▸ **Work instruction**:
Would you reproduce exactly the lines below from the one holding "Q1: NMOS 2N7002" through the one holding "R2: 6.8k (GND, MID) -> none", inclusive, and no others?

--- START ---

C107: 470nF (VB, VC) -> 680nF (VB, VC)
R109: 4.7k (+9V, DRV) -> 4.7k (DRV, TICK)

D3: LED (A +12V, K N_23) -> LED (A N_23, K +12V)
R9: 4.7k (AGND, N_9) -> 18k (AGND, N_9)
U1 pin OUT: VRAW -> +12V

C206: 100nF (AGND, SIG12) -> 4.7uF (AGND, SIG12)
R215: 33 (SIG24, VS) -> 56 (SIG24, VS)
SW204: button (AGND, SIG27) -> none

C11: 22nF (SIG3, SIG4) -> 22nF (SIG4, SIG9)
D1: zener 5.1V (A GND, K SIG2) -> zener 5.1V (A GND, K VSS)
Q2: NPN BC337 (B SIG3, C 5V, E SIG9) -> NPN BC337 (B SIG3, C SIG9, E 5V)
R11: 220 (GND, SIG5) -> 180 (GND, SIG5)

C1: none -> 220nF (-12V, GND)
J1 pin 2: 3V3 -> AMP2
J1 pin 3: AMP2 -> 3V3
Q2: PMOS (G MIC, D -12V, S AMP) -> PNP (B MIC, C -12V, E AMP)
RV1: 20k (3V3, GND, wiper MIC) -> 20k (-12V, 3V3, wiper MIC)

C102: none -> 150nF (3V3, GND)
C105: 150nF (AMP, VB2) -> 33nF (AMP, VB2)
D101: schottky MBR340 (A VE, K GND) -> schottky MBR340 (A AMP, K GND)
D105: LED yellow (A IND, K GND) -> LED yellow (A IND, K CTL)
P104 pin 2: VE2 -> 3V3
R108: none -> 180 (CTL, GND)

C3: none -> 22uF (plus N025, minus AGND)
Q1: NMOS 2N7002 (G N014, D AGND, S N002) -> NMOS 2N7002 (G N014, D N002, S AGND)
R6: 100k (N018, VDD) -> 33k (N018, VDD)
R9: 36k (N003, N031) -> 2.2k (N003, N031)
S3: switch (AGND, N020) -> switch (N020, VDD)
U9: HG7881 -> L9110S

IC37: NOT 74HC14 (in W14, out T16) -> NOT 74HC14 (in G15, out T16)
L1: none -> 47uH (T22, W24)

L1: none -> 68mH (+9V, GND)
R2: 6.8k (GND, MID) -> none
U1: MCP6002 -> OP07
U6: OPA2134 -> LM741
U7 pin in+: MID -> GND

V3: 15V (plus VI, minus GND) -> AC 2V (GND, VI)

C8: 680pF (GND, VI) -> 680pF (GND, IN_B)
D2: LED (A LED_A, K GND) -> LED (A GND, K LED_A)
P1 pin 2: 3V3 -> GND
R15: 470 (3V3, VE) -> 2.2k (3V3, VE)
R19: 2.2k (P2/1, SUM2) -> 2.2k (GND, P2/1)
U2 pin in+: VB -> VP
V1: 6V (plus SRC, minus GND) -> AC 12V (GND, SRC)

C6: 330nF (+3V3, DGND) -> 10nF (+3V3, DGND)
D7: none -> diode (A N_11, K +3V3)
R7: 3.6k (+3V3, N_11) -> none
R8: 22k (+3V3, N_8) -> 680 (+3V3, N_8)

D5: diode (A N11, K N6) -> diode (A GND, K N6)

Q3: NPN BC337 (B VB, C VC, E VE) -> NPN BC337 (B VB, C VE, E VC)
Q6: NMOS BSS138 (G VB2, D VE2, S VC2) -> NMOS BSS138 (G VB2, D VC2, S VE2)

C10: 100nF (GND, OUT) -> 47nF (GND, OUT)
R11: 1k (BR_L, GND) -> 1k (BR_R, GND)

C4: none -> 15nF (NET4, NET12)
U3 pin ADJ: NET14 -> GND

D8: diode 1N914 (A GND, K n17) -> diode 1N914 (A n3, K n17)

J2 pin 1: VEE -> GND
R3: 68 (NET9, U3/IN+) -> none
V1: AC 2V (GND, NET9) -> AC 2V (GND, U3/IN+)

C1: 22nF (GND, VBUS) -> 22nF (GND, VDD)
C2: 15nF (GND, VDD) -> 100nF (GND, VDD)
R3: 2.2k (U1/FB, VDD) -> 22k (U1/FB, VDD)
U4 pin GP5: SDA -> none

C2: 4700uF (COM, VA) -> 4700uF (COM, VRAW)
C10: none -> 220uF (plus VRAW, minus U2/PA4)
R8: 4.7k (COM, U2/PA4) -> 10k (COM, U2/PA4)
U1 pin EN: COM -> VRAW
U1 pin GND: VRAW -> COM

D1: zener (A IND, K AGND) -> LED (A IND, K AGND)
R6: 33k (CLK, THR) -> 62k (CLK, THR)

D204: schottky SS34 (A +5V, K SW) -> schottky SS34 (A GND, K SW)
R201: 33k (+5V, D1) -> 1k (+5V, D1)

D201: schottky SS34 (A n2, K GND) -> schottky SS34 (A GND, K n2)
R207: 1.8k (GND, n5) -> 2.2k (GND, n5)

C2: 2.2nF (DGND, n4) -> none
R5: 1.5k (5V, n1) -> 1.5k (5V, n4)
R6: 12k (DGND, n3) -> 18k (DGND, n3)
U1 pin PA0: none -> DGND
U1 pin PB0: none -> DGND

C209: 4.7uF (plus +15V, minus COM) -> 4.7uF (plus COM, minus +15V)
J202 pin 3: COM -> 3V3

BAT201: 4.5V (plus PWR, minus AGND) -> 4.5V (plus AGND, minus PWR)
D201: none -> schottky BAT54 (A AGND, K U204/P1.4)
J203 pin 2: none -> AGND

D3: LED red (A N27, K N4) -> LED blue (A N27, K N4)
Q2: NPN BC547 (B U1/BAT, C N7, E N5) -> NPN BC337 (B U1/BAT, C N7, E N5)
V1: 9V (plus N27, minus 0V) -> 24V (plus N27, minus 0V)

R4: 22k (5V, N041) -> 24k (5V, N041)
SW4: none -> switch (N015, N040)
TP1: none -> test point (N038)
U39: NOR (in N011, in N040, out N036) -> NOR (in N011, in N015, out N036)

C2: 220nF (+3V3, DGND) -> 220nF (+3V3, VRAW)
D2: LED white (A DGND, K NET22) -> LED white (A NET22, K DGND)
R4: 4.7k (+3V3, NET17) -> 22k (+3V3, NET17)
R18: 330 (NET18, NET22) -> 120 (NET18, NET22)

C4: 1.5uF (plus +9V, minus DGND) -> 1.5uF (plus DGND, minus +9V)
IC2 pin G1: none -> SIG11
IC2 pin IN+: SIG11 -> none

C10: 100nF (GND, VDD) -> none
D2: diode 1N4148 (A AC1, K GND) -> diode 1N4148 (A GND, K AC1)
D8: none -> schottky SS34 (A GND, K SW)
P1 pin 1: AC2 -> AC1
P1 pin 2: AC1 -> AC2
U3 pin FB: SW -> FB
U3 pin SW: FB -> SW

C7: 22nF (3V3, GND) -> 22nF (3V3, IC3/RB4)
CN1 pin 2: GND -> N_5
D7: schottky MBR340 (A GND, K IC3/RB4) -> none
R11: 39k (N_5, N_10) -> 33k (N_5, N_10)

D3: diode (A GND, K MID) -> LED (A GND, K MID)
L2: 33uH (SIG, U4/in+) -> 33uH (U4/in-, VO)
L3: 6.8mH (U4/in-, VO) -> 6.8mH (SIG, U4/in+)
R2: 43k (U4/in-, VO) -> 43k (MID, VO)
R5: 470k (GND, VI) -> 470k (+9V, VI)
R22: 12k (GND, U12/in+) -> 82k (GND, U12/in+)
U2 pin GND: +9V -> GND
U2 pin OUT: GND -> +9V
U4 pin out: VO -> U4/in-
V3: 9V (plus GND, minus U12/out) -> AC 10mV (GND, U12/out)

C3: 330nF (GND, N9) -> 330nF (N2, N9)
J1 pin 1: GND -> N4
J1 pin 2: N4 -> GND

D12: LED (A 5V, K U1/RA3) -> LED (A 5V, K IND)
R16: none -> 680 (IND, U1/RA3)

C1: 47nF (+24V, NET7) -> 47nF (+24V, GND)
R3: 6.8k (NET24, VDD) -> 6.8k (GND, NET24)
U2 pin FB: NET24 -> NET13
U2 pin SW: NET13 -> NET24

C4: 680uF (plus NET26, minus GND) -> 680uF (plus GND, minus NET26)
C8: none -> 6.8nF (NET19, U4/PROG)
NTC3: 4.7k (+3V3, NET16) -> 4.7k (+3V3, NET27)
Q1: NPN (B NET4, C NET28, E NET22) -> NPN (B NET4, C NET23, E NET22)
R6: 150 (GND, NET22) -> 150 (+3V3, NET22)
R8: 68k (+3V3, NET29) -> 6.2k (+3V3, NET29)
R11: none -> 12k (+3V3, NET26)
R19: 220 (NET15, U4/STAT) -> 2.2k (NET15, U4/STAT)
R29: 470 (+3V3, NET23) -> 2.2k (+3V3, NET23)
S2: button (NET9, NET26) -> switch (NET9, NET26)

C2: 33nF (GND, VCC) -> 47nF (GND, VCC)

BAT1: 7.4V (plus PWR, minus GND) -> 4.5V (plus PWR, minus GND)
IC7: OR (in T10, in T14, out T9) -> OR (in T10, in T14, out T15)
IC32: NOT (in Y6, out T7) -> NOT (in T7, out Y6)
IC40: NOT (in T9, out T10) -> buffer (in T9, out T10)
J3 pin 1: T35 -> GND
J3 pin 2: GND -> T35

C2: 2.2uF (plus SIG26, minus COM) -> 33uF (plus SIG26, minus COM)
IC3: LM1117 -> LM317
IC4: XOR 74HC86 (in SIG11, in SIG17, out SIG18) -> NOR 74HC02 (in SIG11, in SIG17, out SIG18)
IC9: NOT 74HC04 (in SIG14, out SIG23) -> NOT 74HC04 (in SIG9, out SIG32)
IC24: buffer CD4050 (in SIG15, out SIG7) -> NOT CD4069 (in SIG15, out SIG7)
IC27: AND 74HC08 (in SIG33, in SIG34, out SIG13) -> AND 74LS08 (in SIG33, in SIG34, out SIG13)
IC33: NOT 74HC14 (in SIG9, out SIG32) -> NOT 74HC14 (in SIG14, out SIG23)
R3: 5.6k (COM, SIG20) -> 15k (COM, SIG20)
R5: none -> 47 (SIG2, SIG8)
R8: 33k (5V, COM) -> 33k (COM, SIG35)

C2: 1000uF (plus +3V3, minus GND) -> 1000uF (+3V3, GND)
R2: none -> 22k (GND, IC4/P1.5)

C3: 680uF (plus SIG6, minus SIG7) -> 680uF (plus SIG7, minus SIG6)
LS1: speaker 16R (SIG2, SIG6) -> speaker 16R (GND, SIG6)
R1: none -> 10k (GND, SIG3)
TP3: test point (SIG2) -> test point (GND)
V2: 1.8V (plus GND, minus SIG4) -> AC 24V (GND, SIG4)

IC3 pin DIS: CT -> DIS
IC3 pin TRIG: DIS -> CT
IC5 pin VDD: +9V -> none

--- END ---

▸ **Exercise answer**:
Q1: NMOS 2N7002 (G N014, D AGND, S N002) -> NMOS 2N7002 (G N014, D N002, S AGND)
R6: 100k (N018, VDD) -> 33k (N018, VDD)
R9: 36k (N003, N031) -> 2.2k (N003, N031)
S3: switch (AGND, N020) -> switch (N020, VDD)
U9: HG7881 -> L9110S

IC37: NOT 74HC14 (in W14, out T16) -> NOT 74HC14 (in G15, out T16)
L1: none -> 47uH (T22, W24)

L1: none -> 68mH (+9V, GND)
R2: 6.8k (GND, MID) -> none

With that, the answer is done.